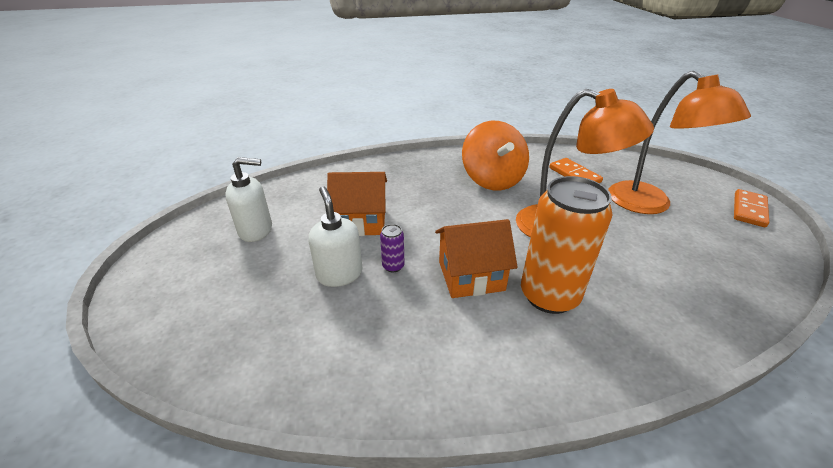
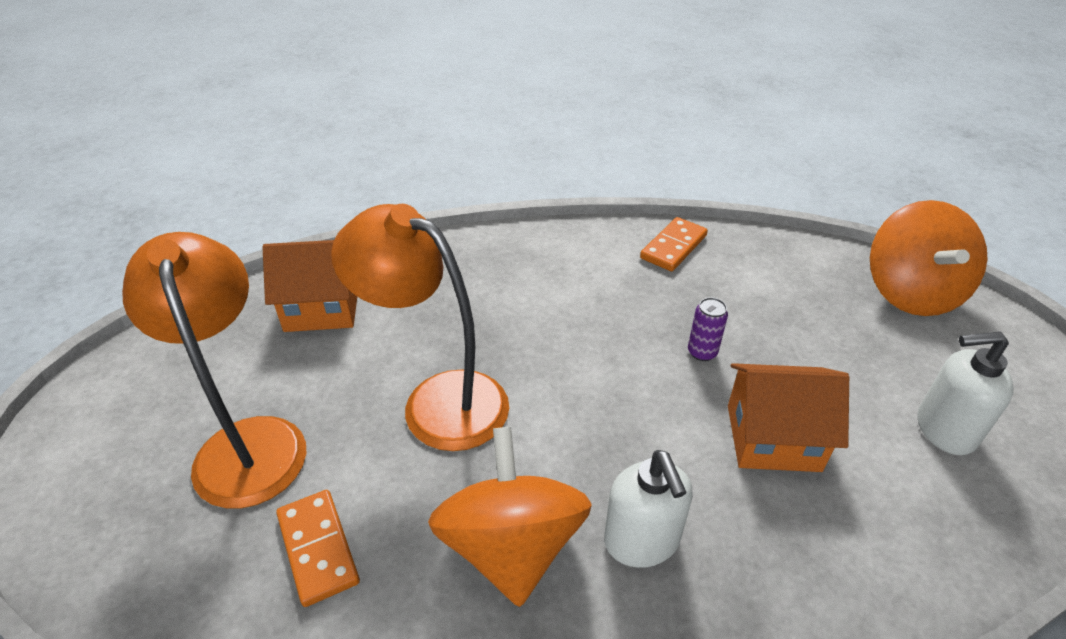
camera: 175 degrees left, 5 degrees up
(184, 332) = (911, 292): none -> orange spinning top
(339, 274) = (771, 346): white soap dispenser -> white soap dispenser (642, 541)
(471, 276) = (598, 333): orange house -> orange house (322, 307)
(549, 295) = (511, 304): orange can -> none
(749, 210) = (91, 417): orange domino -> orange domino (673, 247)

§ Prompt
Set down exactly what runs from the line with "(471, 276) = (598, 333): orange" to the last line of the data above, including both of those lines and no others.

§ Problem solution
(471, 276) = (598, 333): orange house -> orange house (322, 307)
(549, 295) = (511, 304): orange can -> none
(749, 210) = (91, 417): orange domino -> orange domino (673, 247)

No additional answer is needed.